→ What to produce
Copy out each line of the data that contains "DGND".

[Edit tracking data]
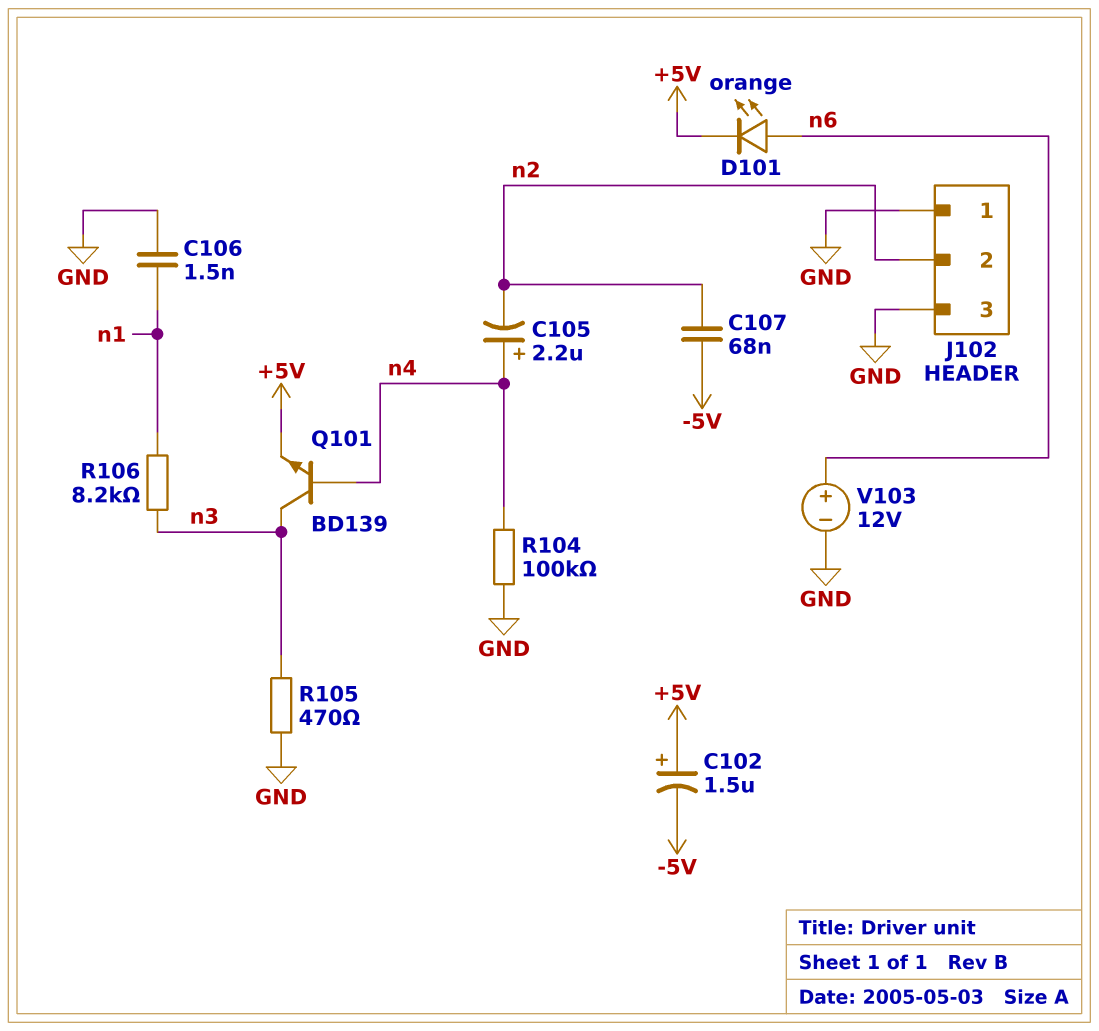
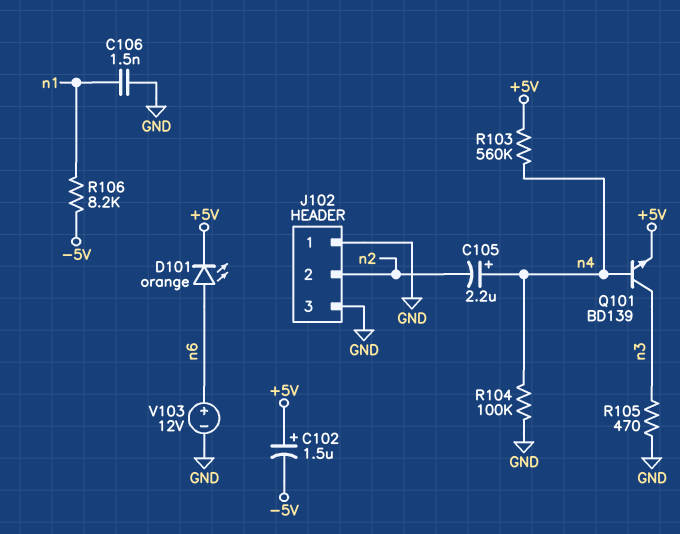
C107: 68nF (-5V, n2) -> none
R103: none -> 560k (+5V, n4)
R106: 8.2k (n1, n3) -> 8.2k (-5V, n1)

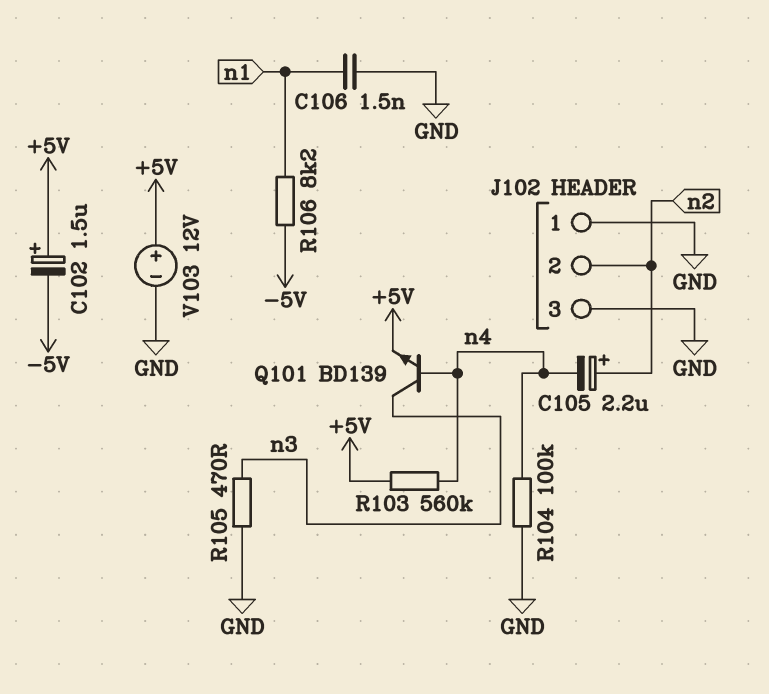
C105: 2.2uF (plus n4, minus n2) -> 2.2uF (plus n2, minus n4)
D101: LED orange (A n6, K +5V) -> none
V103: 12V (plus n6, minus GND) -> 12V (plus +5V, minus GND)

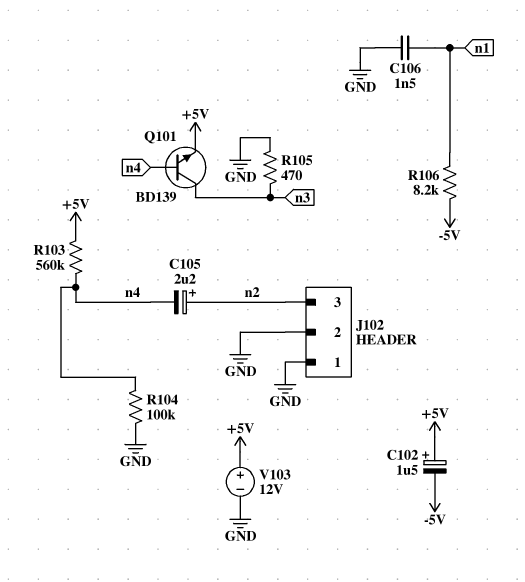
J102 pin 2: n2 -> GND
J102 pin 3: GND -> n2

==

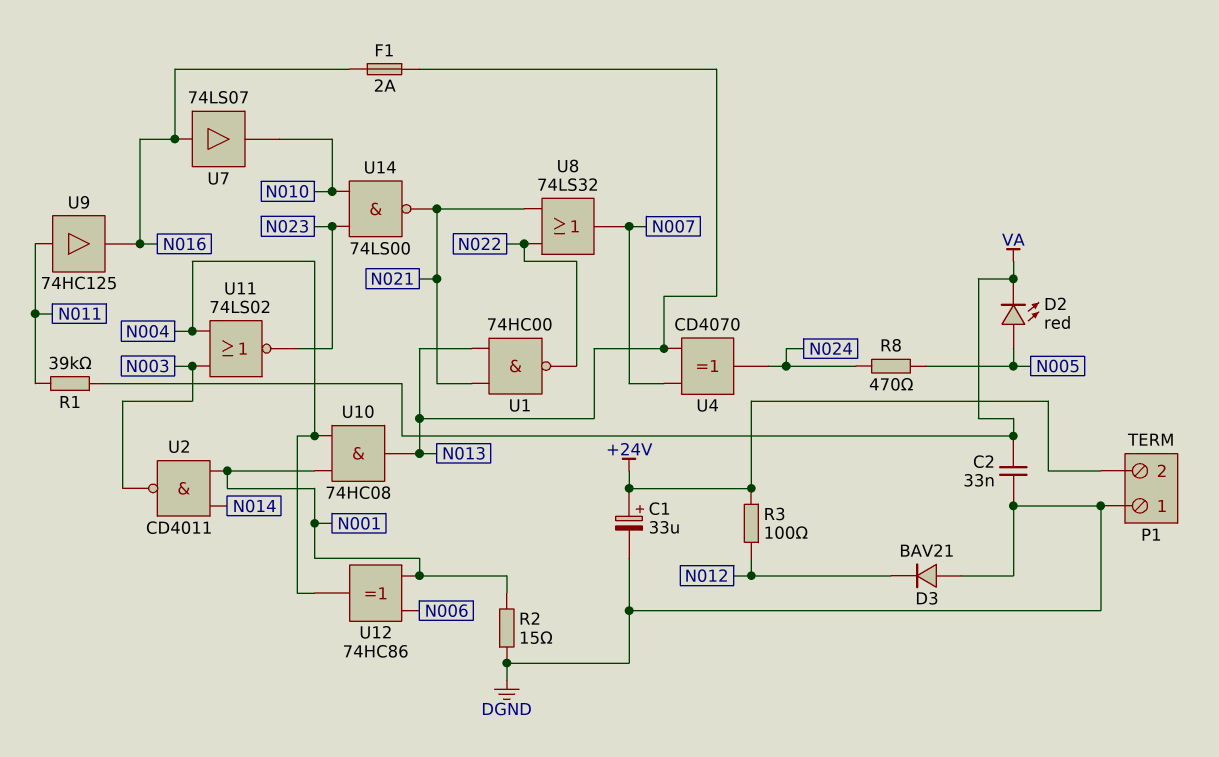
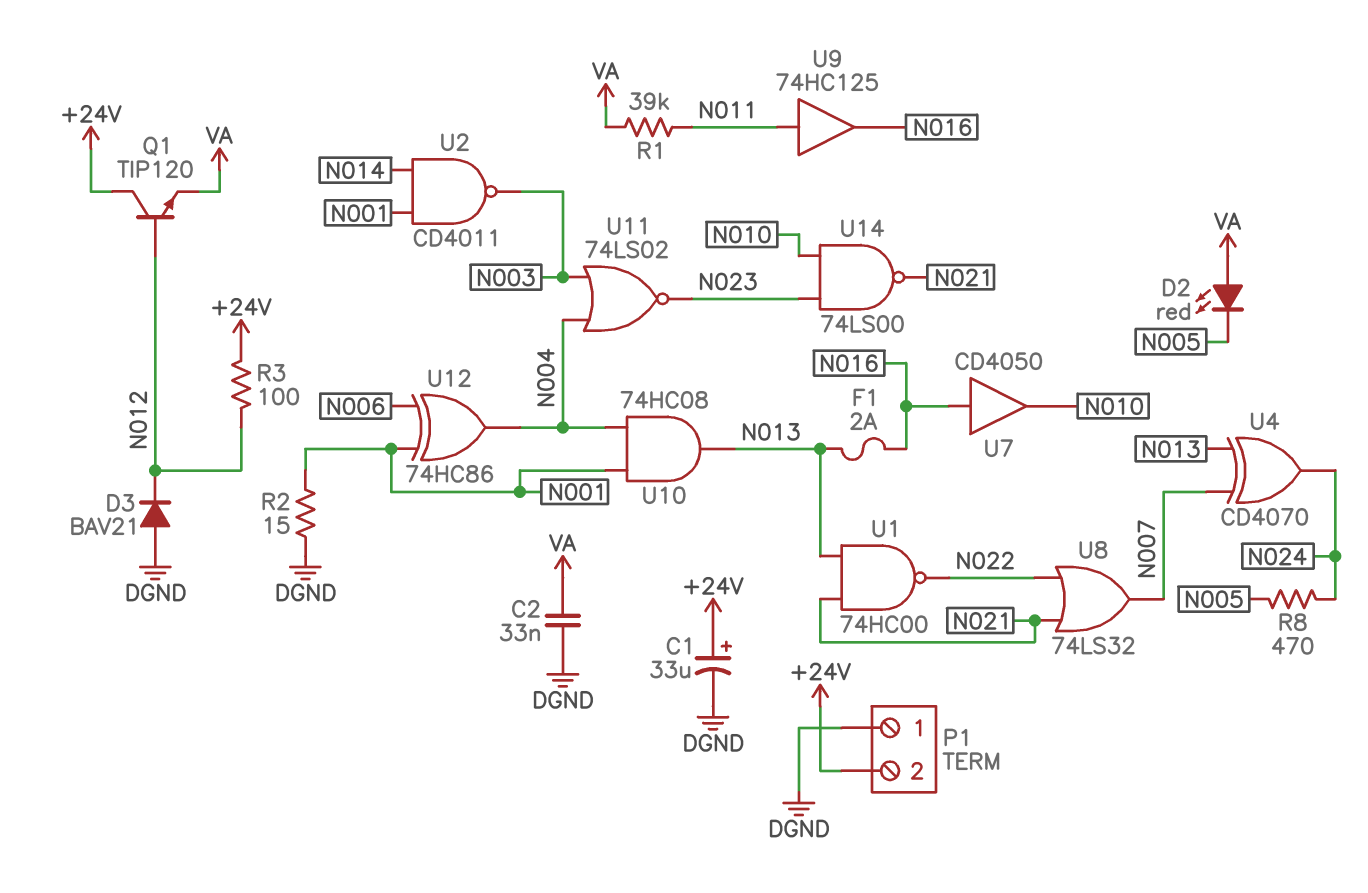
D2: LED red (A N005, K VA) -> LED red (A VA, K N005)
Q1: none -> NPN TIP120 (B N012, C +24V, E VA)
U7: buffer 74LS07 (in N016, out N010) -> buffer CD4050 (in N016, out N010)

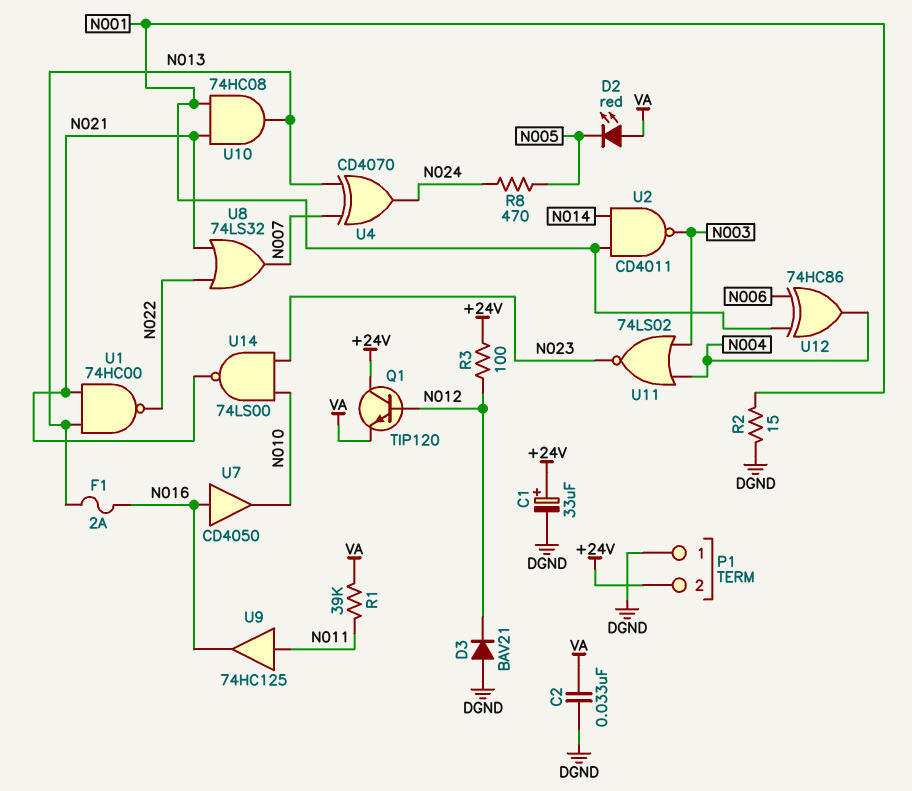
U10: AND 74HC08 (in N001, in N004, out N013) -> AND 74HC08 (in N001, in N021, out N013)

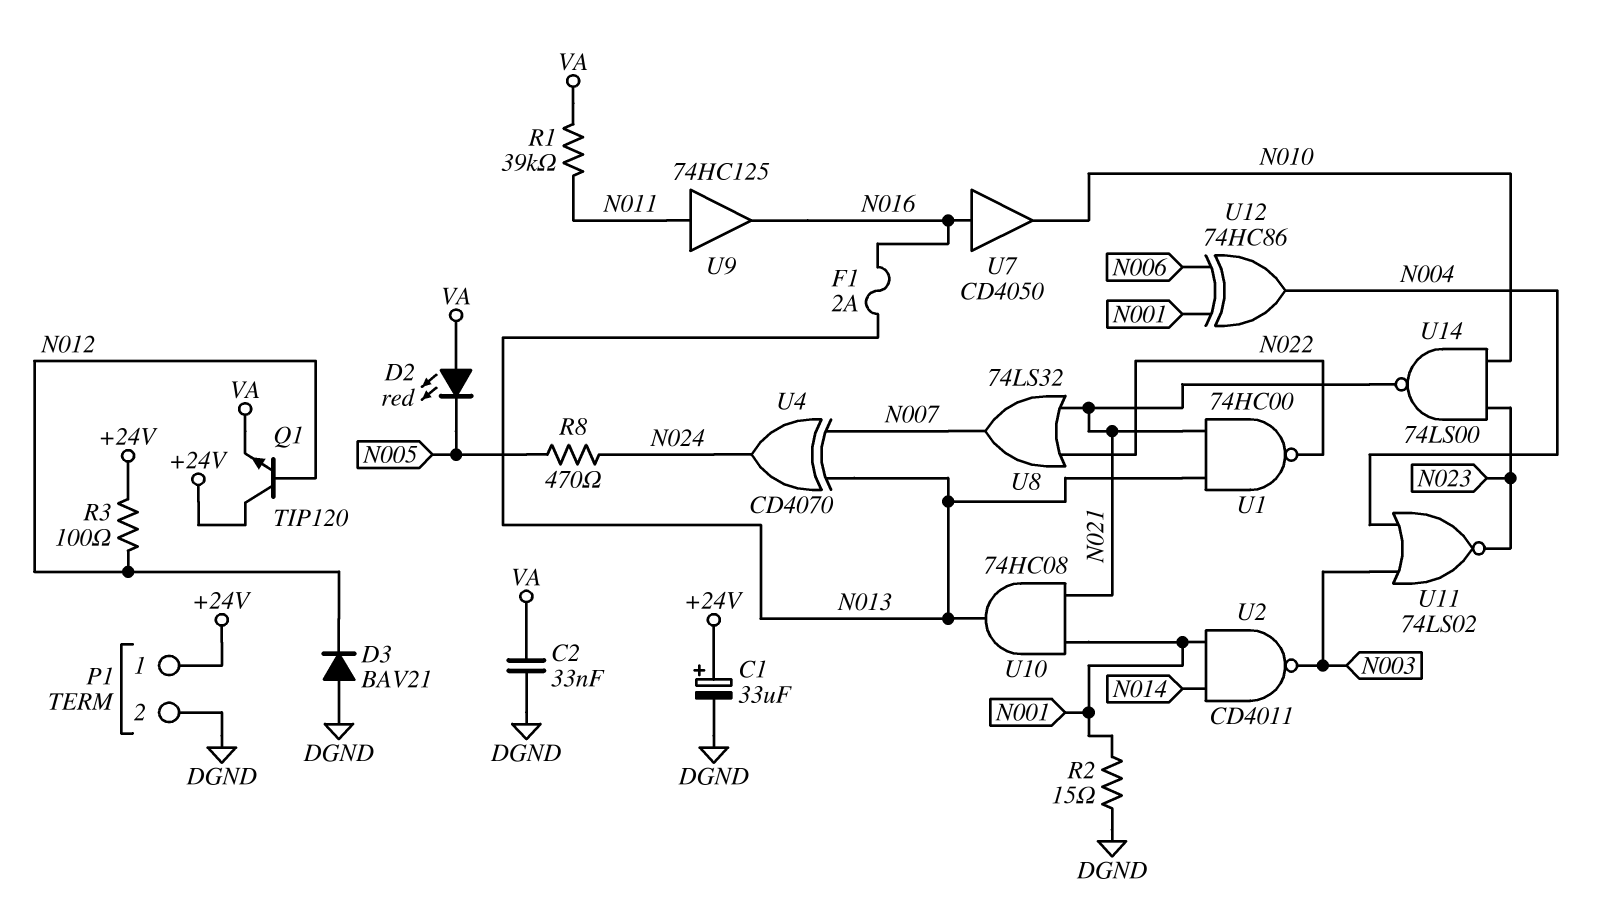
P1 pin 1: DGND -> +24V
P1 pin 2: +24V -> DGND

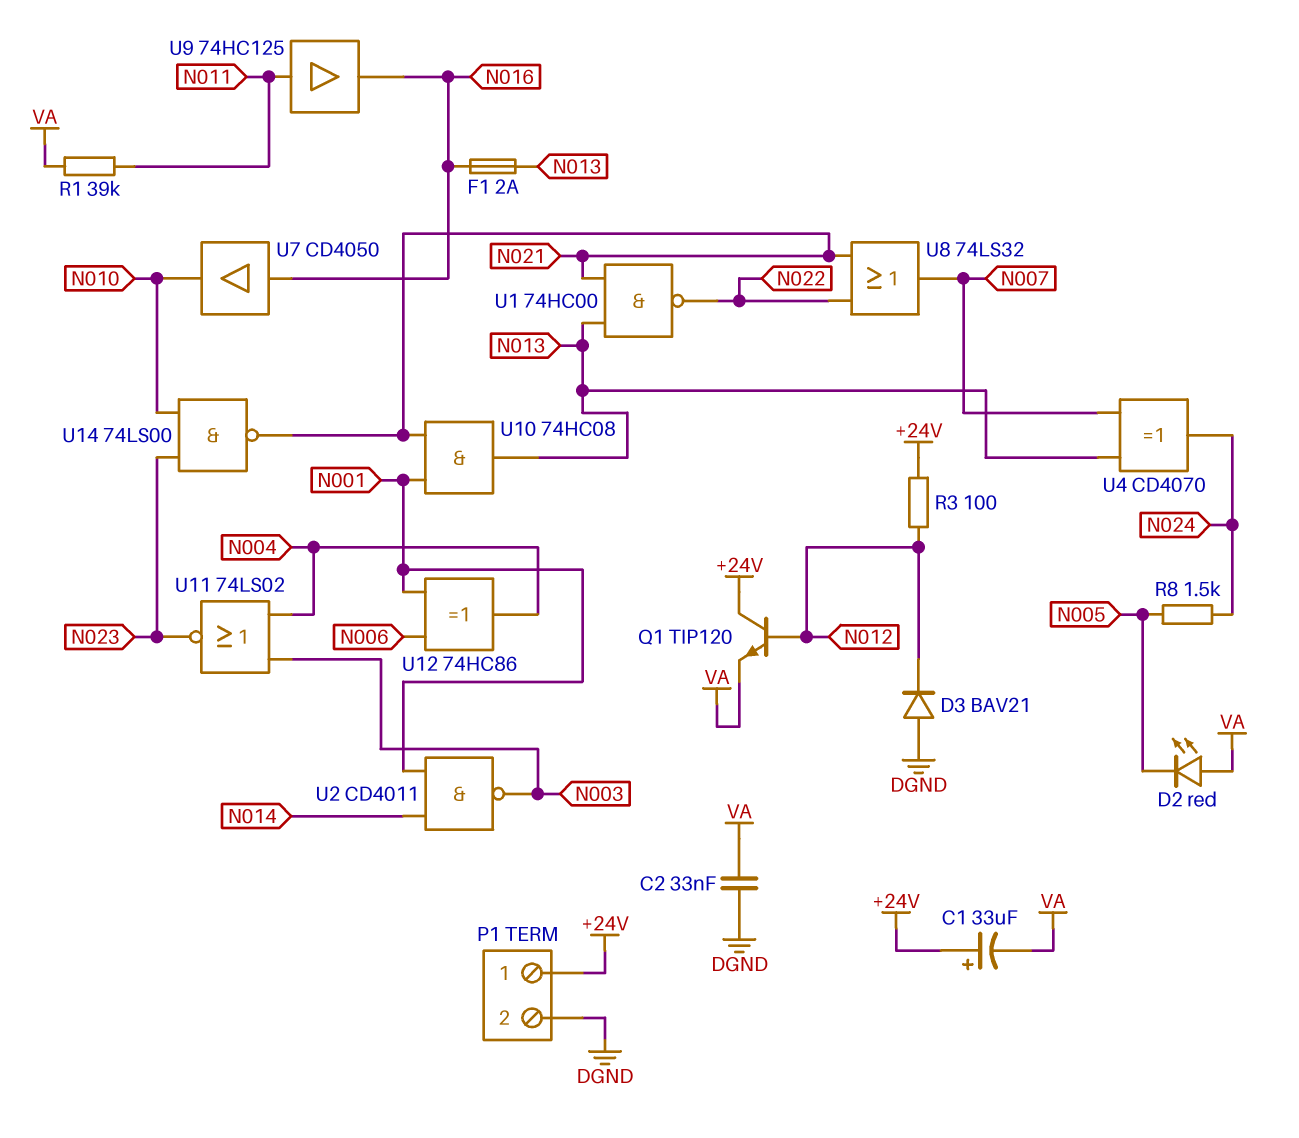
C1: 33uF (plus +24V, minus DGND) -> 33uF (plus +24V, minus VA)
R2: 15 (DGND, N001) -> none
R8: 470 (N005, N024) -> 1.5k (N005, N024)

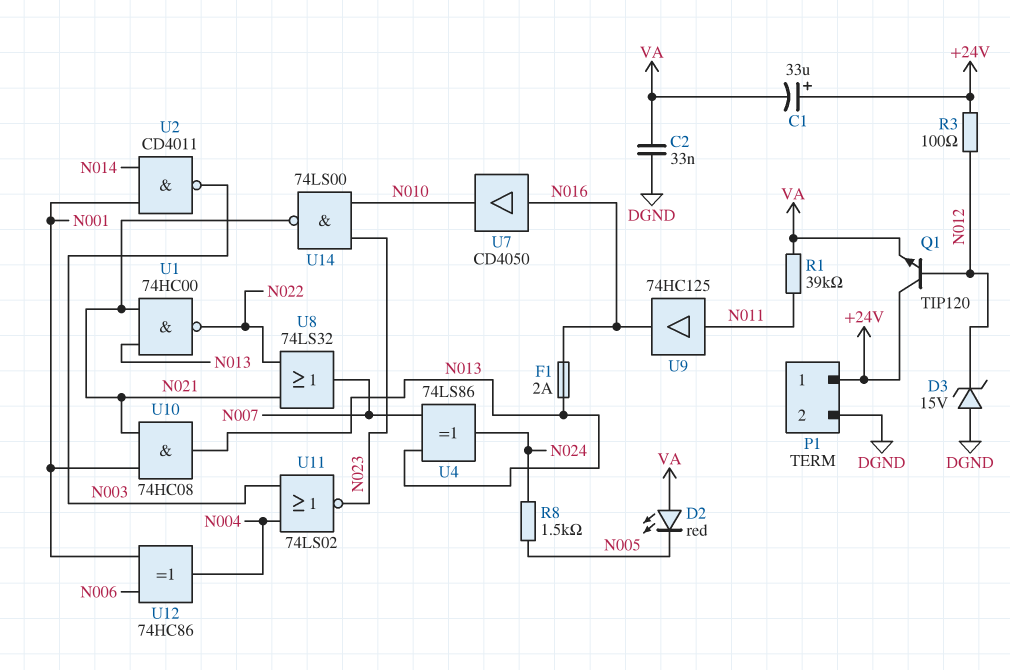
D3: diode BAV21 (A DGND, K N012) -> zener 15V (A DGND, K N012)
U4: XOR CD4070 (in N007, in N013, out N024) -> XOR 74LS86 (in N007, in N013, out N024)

→ Solution to the problem
P1 pin 1: DGND -> +24V
P1 pin 2: +24V -> DGND
C1: 33uF (plus +24V, minus DGND) -> 33uF (plus +24V, minus VA)
R2: 15 (DGND, N001) -> none
D3: diode BAV21 (A DGND, K N012) -> zener 15V (A DGND, K N012)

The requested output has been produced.